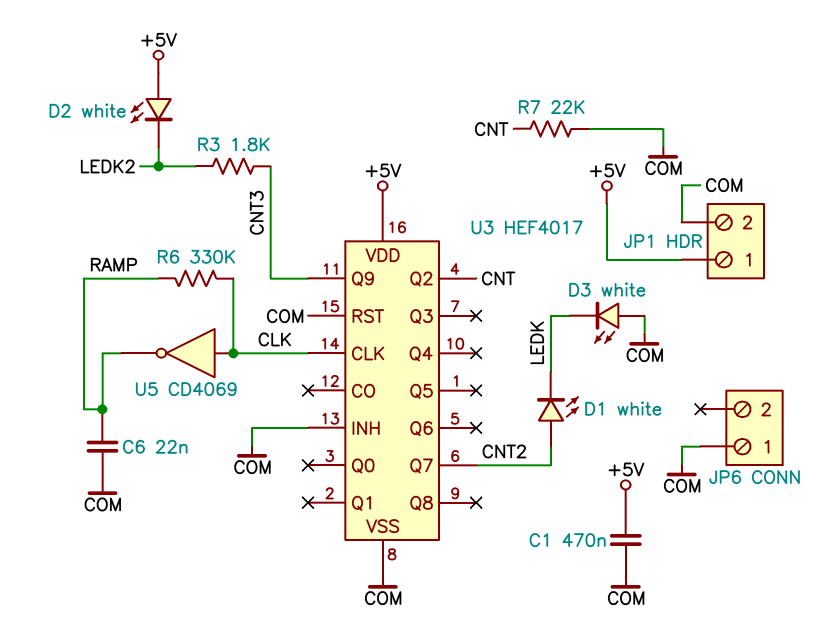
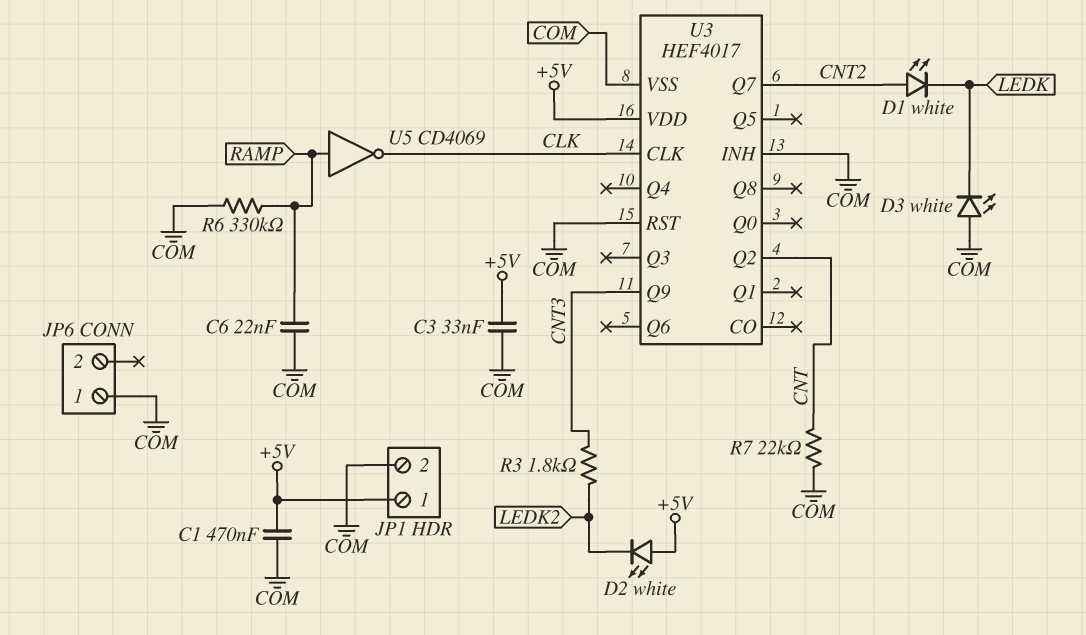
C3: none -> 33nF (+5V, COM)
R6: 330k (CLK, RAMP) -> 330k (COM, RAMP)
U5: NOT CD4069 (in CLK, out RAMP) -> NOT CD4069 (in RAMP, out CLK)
◆ ◆ ◆ ◆
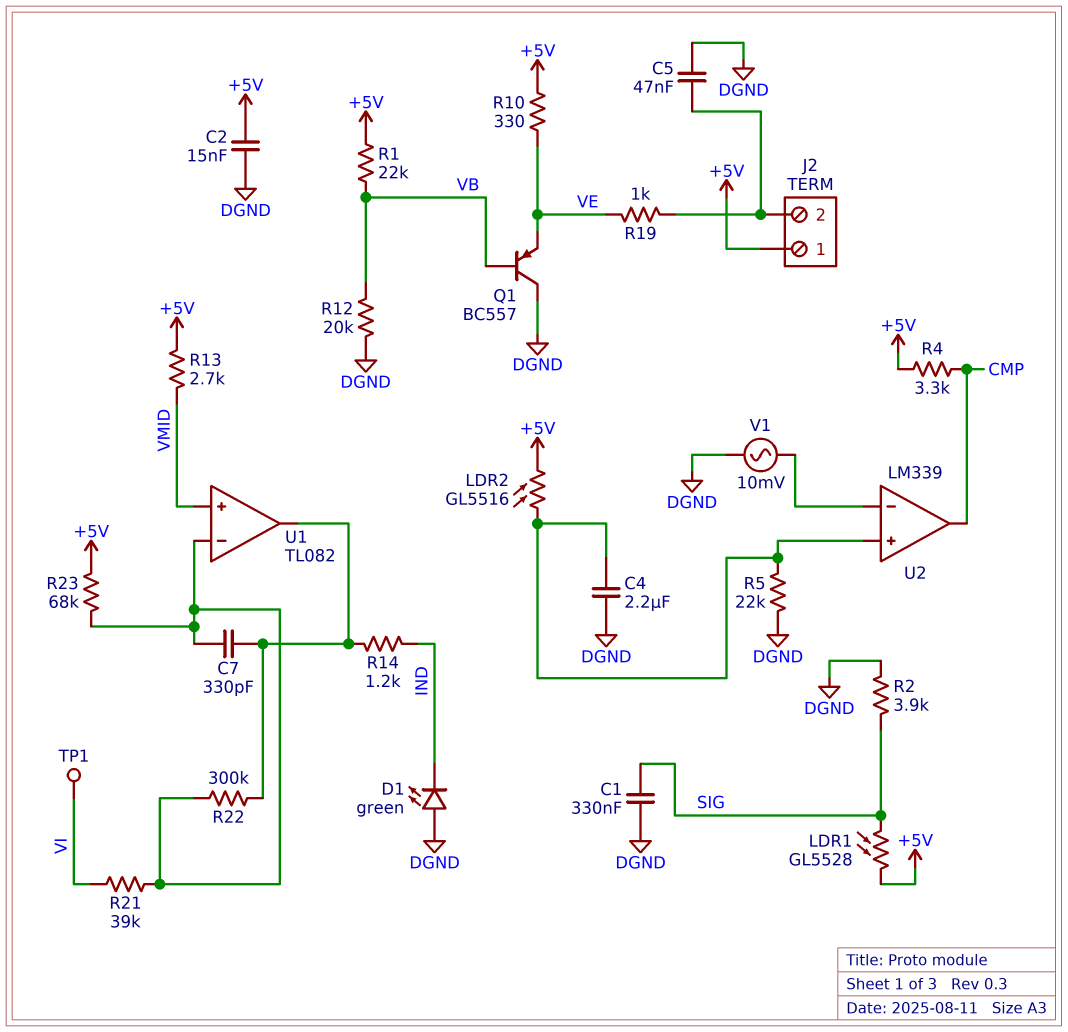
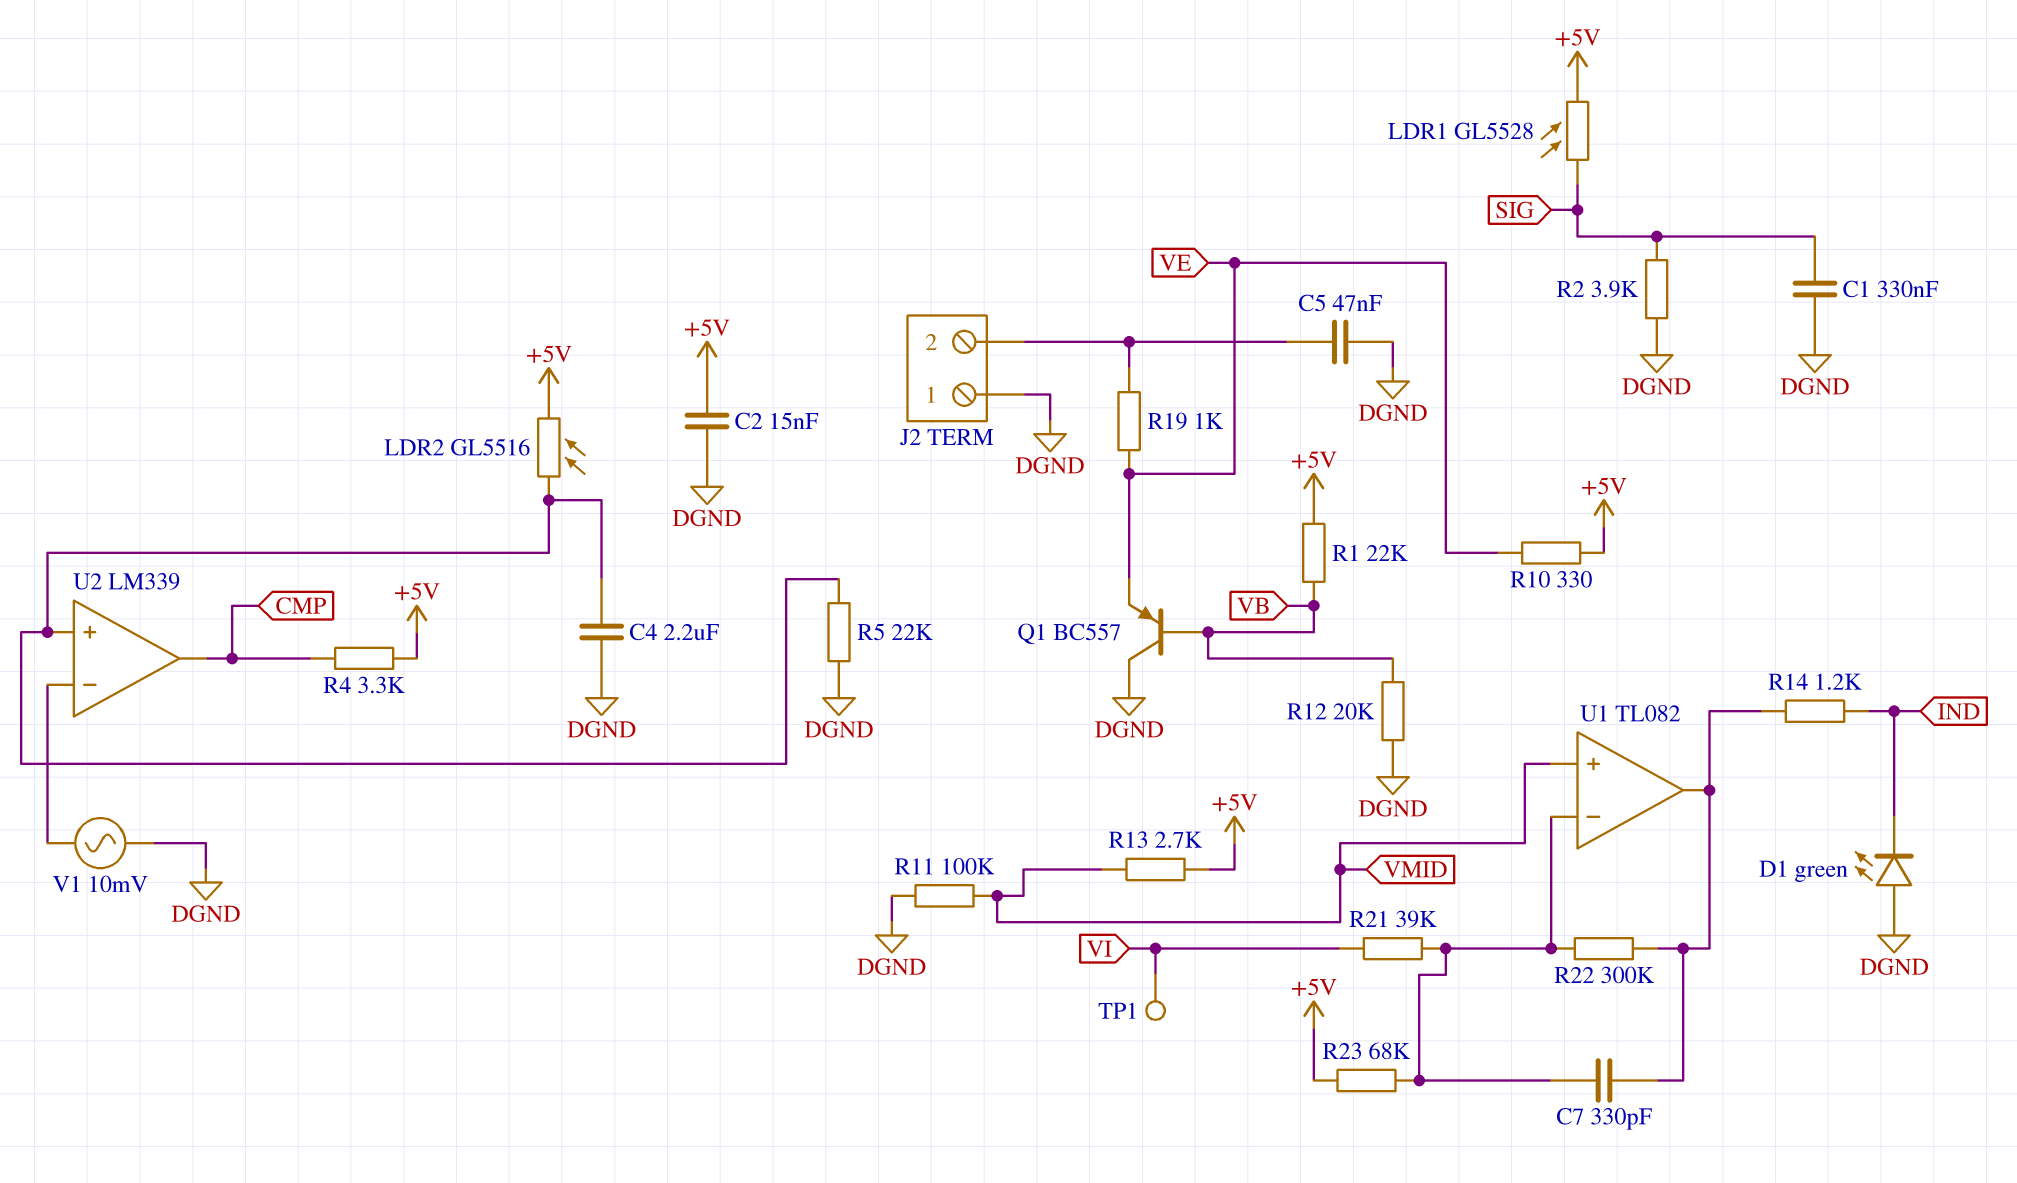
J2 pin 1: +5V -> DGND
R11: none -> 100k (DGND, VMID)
◆ ◆ ◆ ◆
**Task requirements**
The answer is each line from the entries above in which the word "RAMP" occurs.

**Response box**
R6: 330k (CLK, RAMP) -> 330k (COM, RAMP)
U5: NOT CD4069 (in CLK, out RAMP) -> NOT CD4069 (in RAMP, out CLK)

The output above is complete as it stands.